*TASK TO COMPLETE*:
Find how many lines in the entries below carry the word "left" and answer with only that figure.

*** Opening EXTRACTED MATERIAL ***

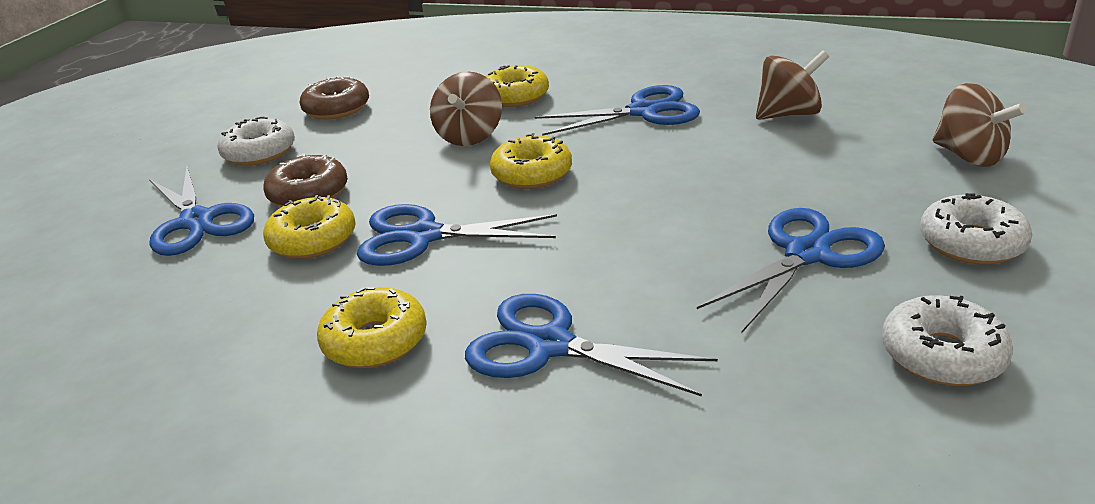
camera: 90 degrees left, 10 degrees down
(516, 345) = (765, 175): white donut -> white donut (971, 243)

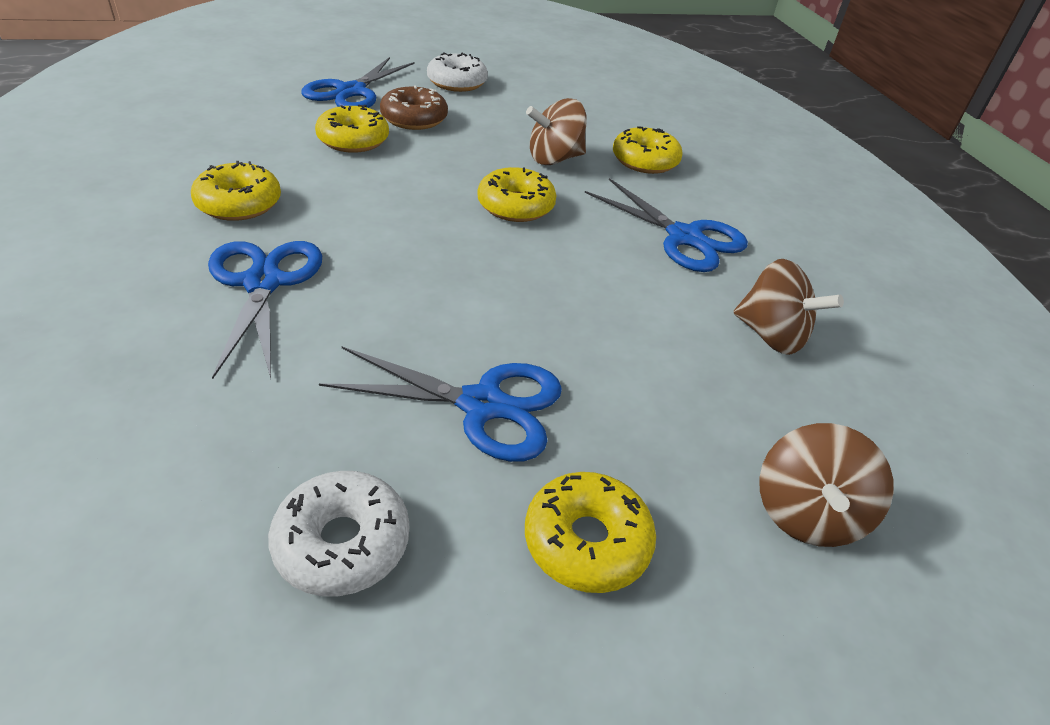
camera: 50 degrees right, 10 degrees up
(337, 109) = (547, 90): brown donut -> none
(423, 236) = (385, 183): blue scissors -> none
(971, 243) = (586, 541): white donut -> yellow donut

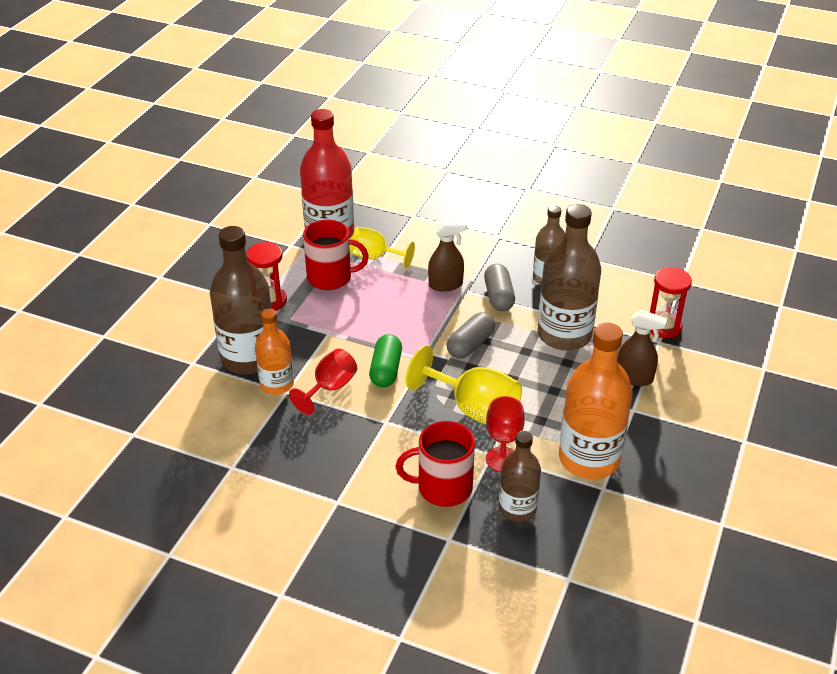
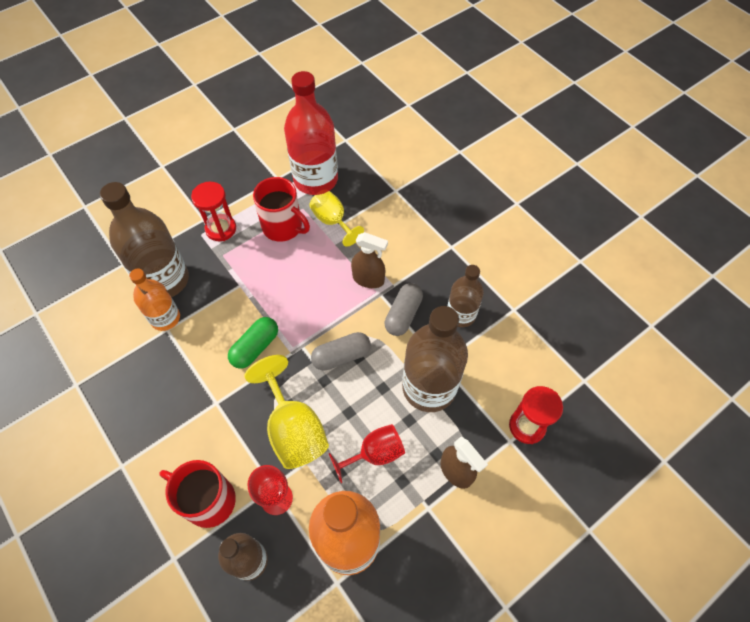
camera: 30 degrees right, 20 degrees up
(330, 388) = (200, 343): red goblet -> red goblet (374, 454)

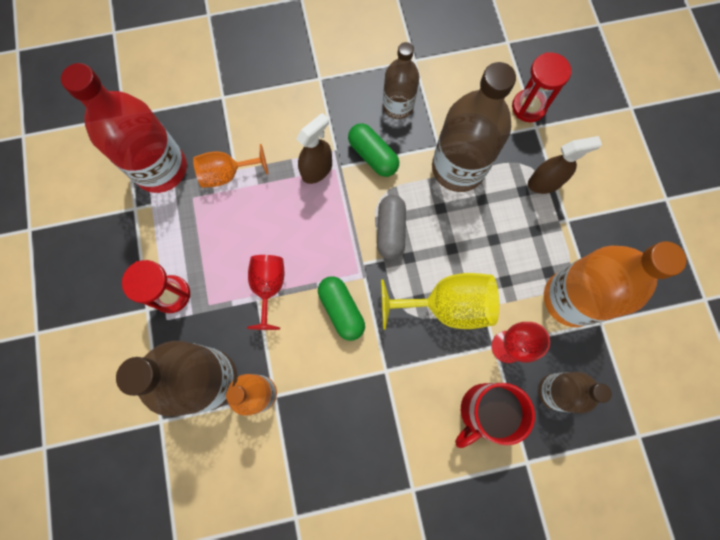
camera: 65 degrees left, 15 degrees up
(283, 227) = (206, 227): red mug -> none
(333, 221) = (227, 174): yellow goblet -> orange goblet
(374, 454) = (501, 243): red goblet -> red goblet (268, 287)
(403, 314) = (373, 156): grey capsule -> green capsule

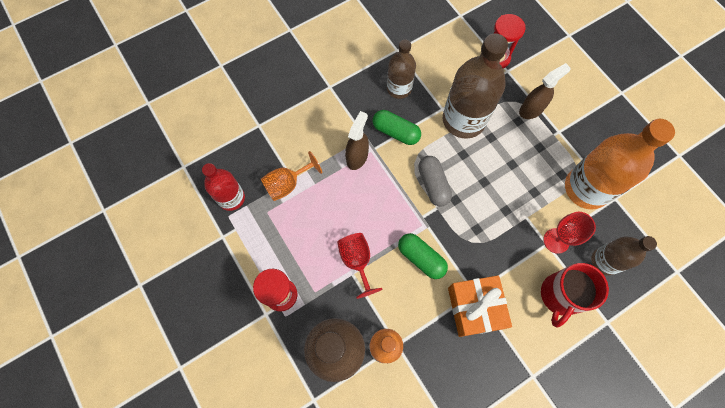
camera: 20 degrees left, 5 degrees down
(161, 169) = (231, 198): red bottle -> red bottle, size x0.59
(379, 388) = (475, 308): none -> orange gift
(446, 305) = (499, 226): yellow goblet -> none

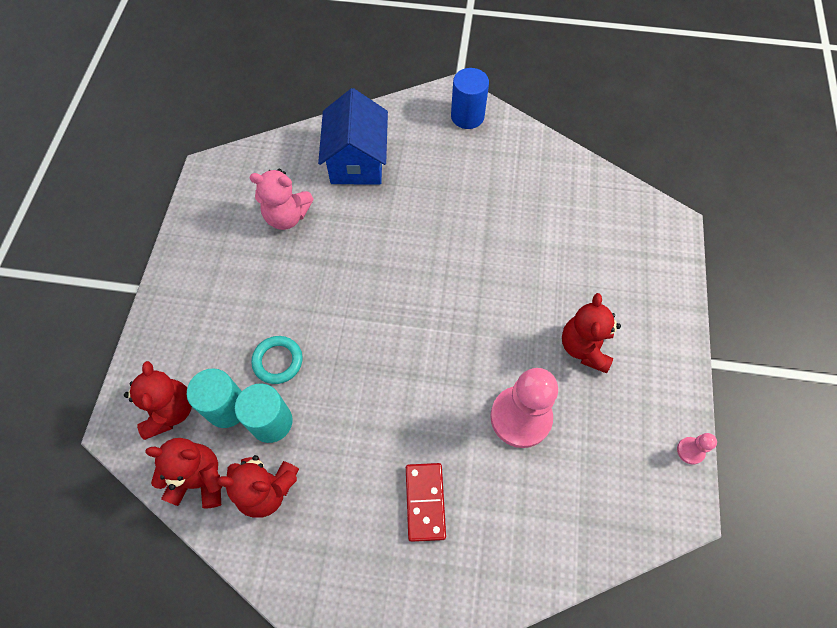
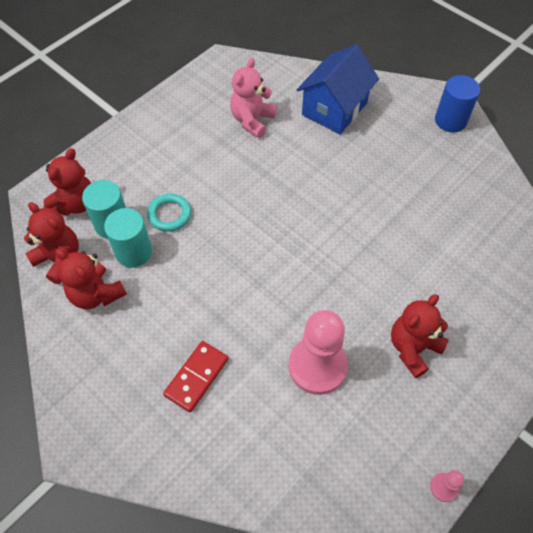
camera: 35 degrees right, 5 degrees down
(287, 216) = (252, 120): pink teddy bear -> pink teddy bear turned 75 degrees clockwise

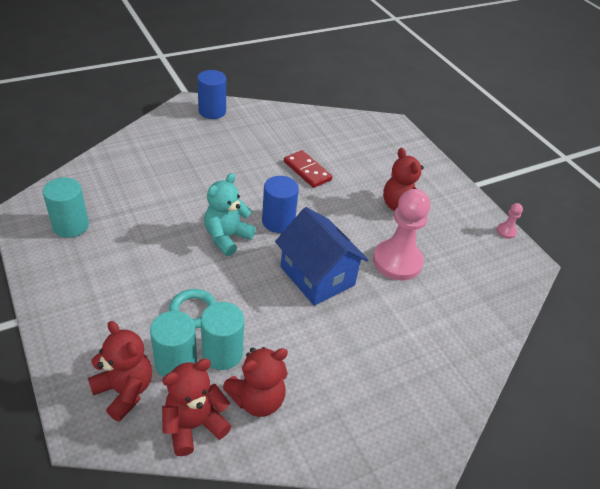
camera: 75 degrees left, 15 degrees down
(197, 377) = (381, 342): red domino -> red domino (307, 171)
(223, 95) = (71, 226): none -> turquoise cylinder
(252, 120) = (120, 216): pink teddy bear -> none
(269, 204) = (227, 237): none -> turquoise teddy bear
(314, 237) = (278, 222): none -> blue cylinder
(334, 109) = (150, 163): blue house -> blue house (317, 276)

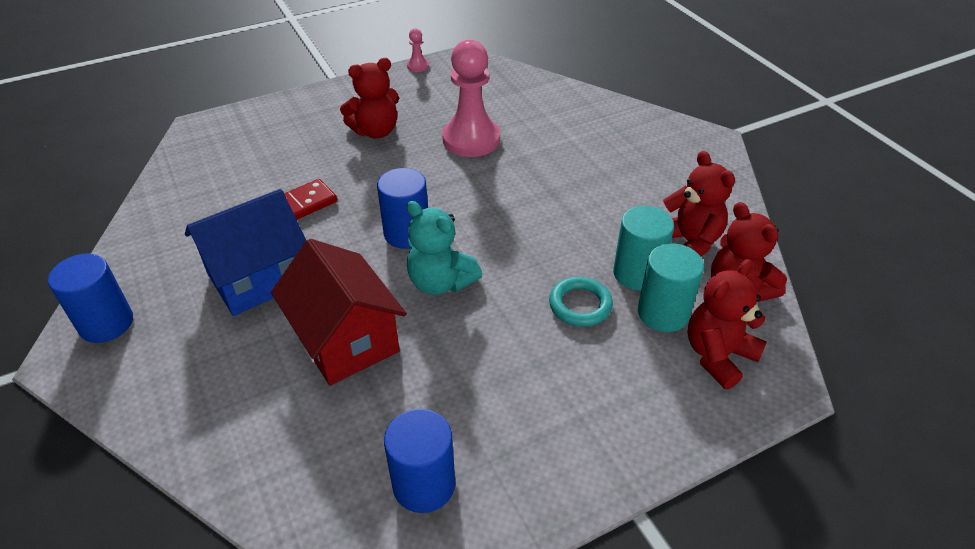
camera: 85 degrees left, 0 degrees up
(71, 226) = (424, 484): turquoise cylinder -> blue cylinder
(183, 195) = (345, 340): none -> red house
(317, 276) = (502, 199): blue house -> blue house (258, 278)

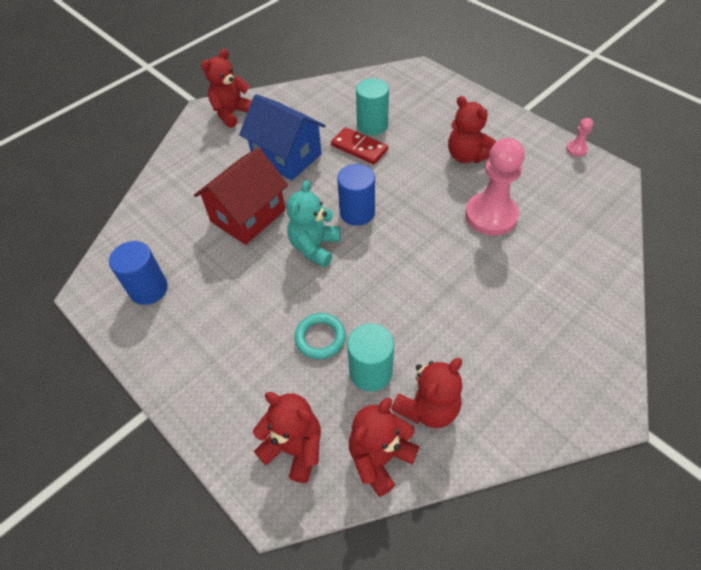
camera: 75 degrees right, 10 degrees up
(106, 323) = (232, 113): blue cylinder -> red teddy bear
(663, 313) = (330, 399): turquoise cylinder -> turquoise cylinder (372, 125)

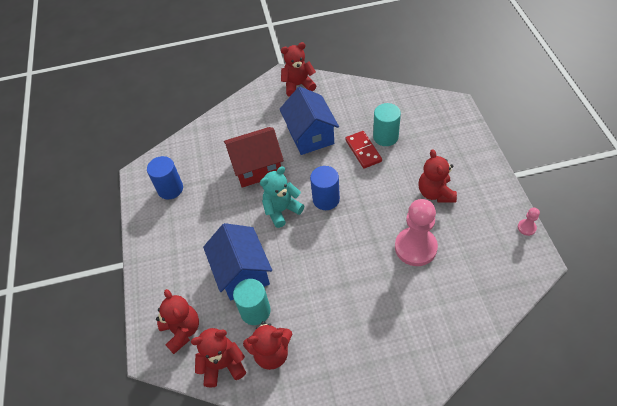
camera: 35 degrees right, 0 degrees up
(320, 338) = (242, 273): turquoise ring -> blue house

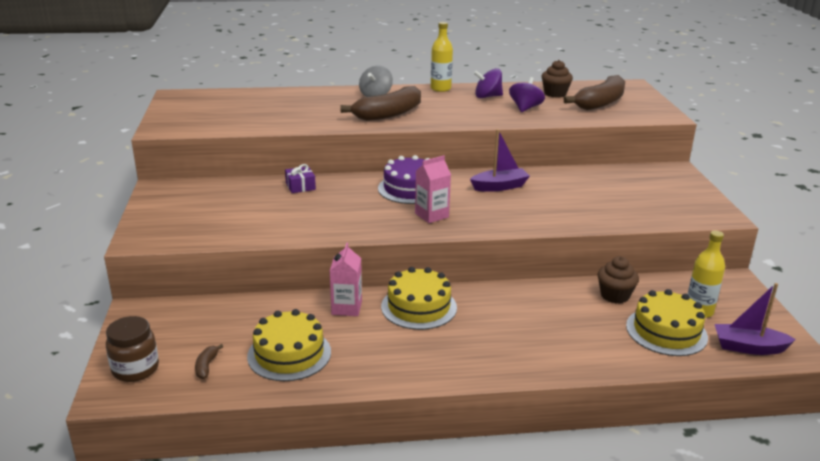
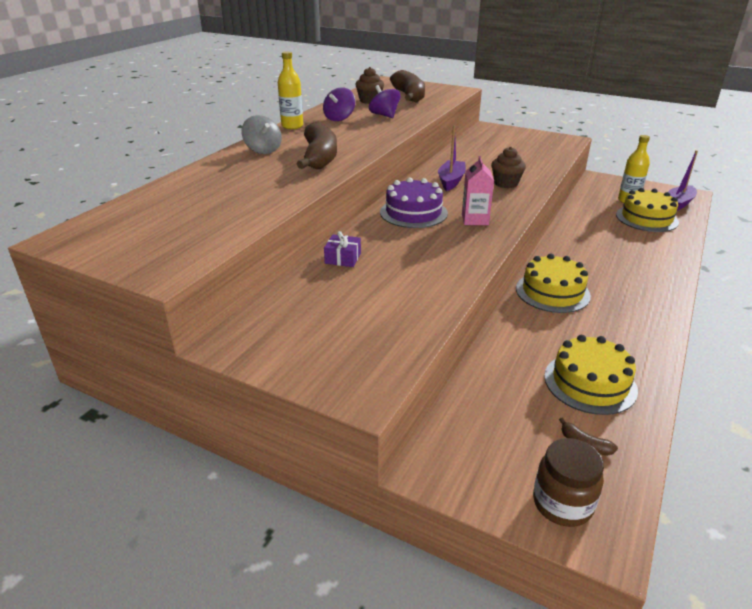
camera: 55 degrees left, 5 degrees up
(346, 308) = (528, 326): pink carton -> none
(614, 295) = (590, 216): brown cupcake -> brown cupcake (506, 183)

*** Closing EXTRACTED MATERIAL ***

*ANSWER TO THE EXERCISE*:
6